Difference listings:
- Opening Delimiter -

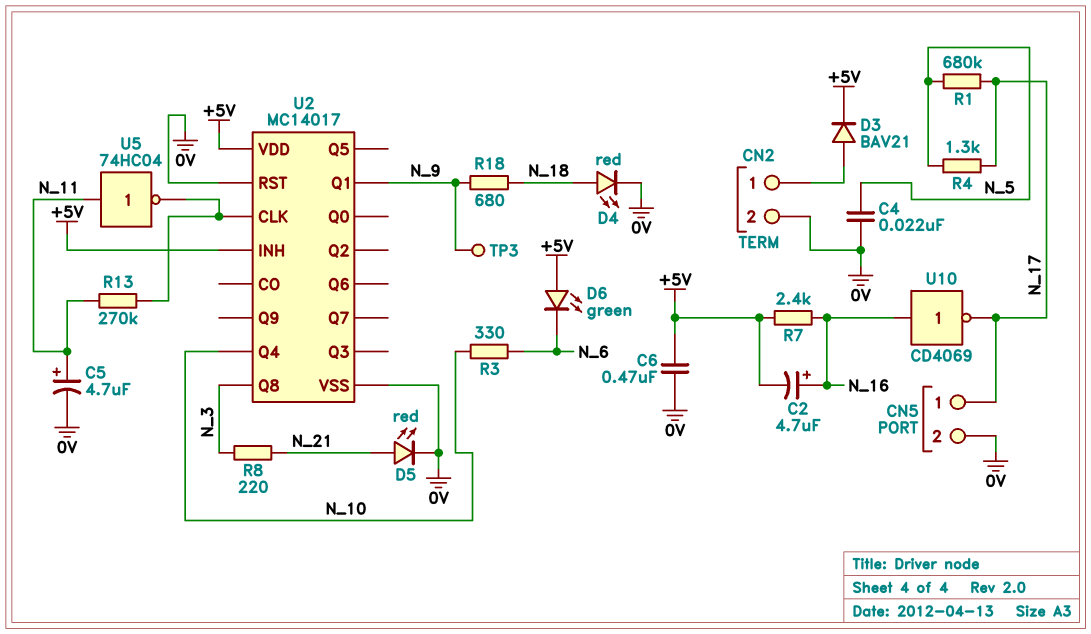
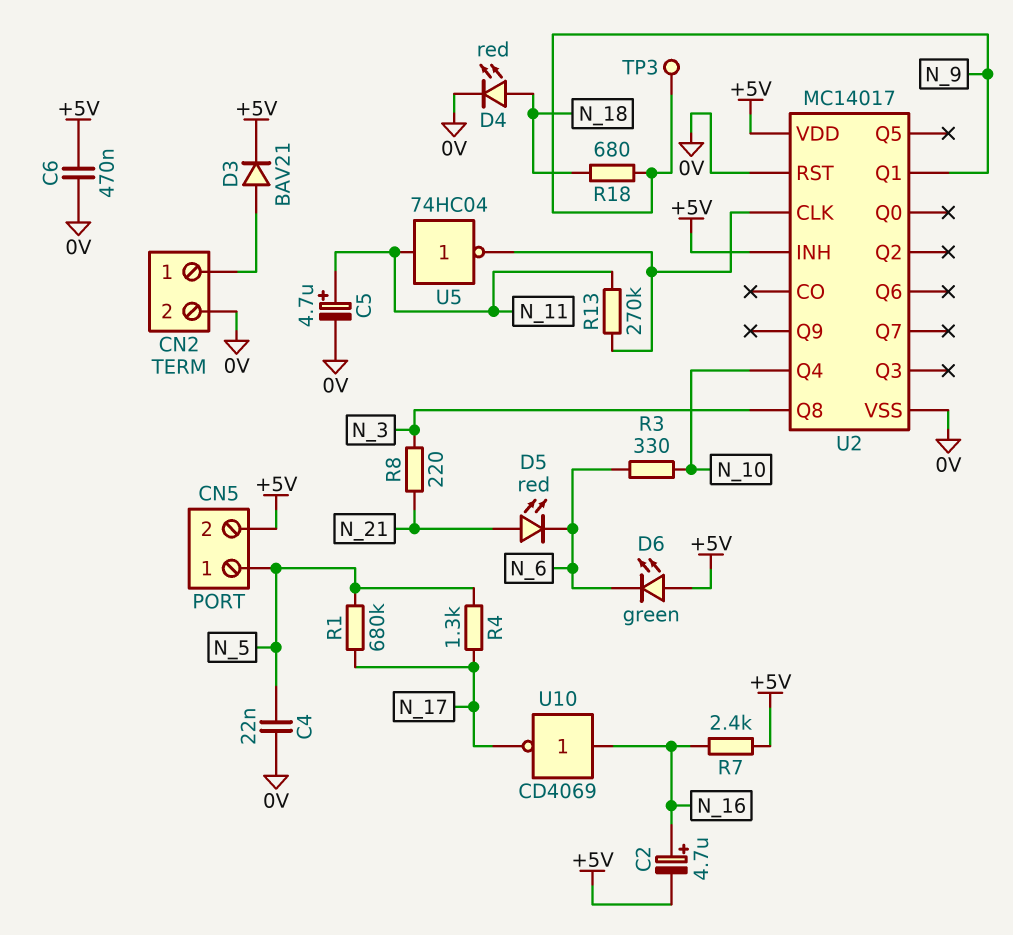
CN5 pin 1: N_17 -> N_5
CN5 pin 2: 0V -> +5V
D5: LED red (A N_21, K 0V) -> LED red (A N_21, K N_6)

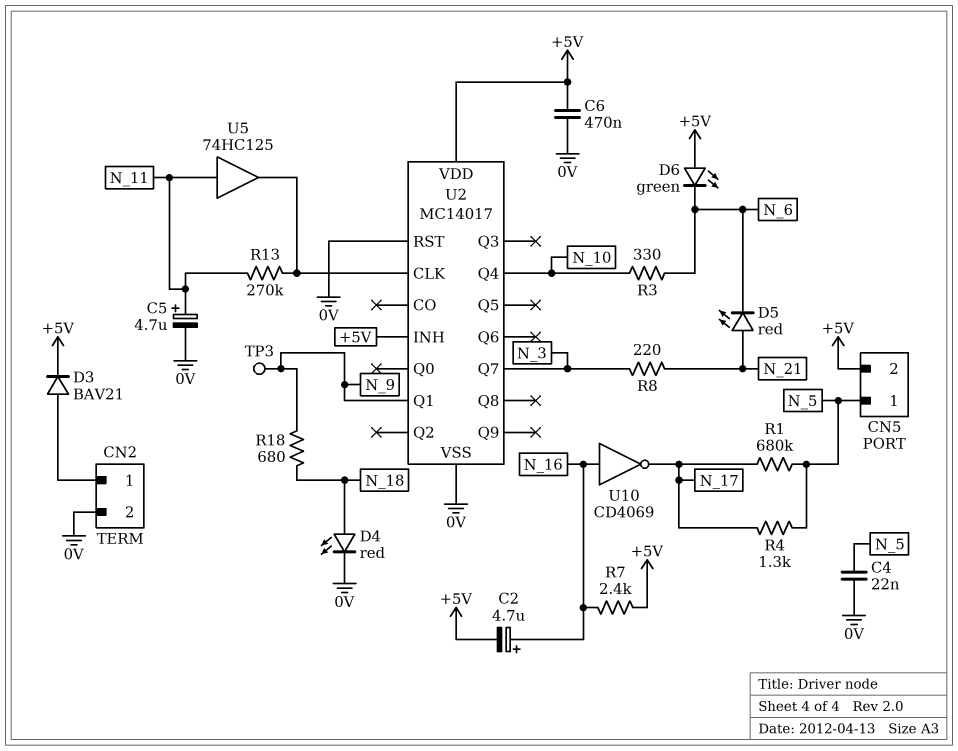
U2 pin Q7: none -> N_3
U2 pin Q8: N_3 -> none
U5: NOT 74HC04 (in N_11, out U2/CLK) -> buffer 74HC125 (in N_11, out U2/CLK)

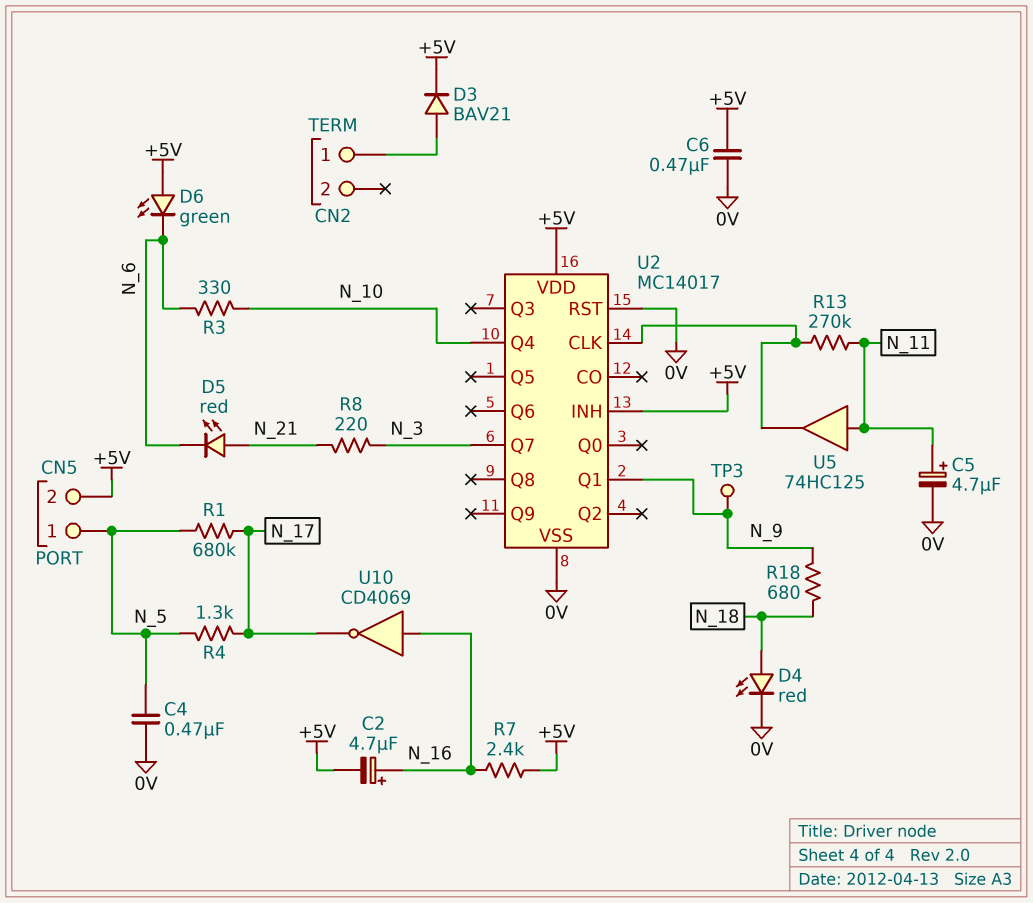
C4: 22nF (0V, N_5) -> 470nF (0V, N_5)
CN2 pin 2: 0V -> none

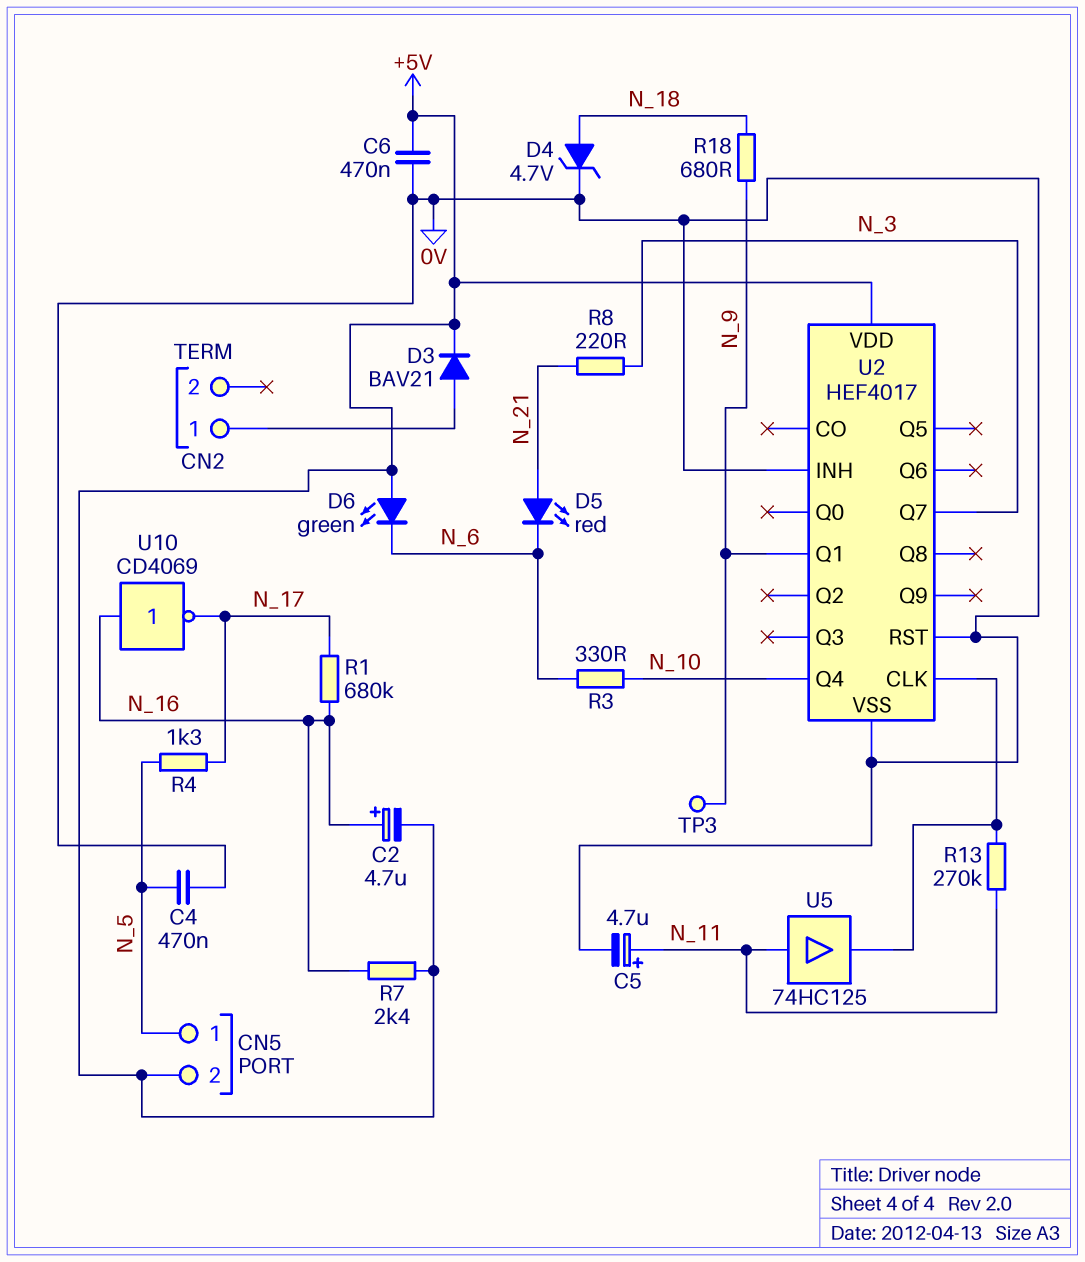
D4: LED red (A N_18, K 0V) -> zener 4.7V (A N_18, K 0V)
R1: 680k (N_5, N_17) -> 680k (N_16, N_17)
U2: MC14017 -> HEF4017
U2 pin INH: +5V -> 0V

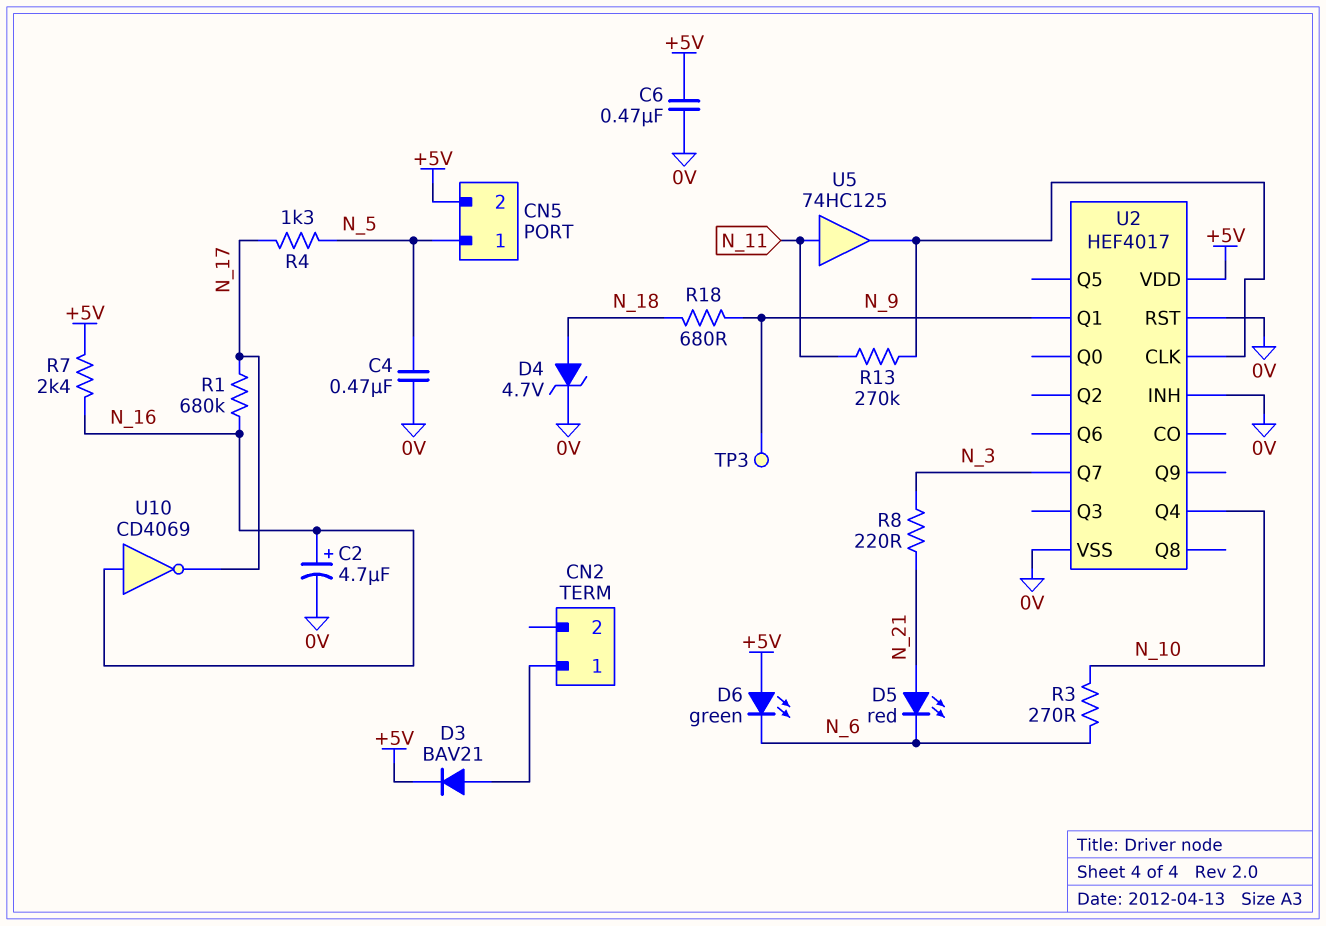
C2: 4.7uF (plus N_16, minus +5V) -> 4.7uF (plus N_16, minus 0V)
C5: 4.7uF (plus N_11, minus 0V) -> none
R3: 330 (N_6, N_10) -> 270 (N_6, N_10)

- Closing Delimiter -

In the data above, copy every line where the string "minus" appears.

Solution:
C2: 4.7uF (plus N_16, minus +5V) -> 4.7uF (plus N_16, minus 0V)
C5: 4.7uF (plus N_11, minus 0V) -> none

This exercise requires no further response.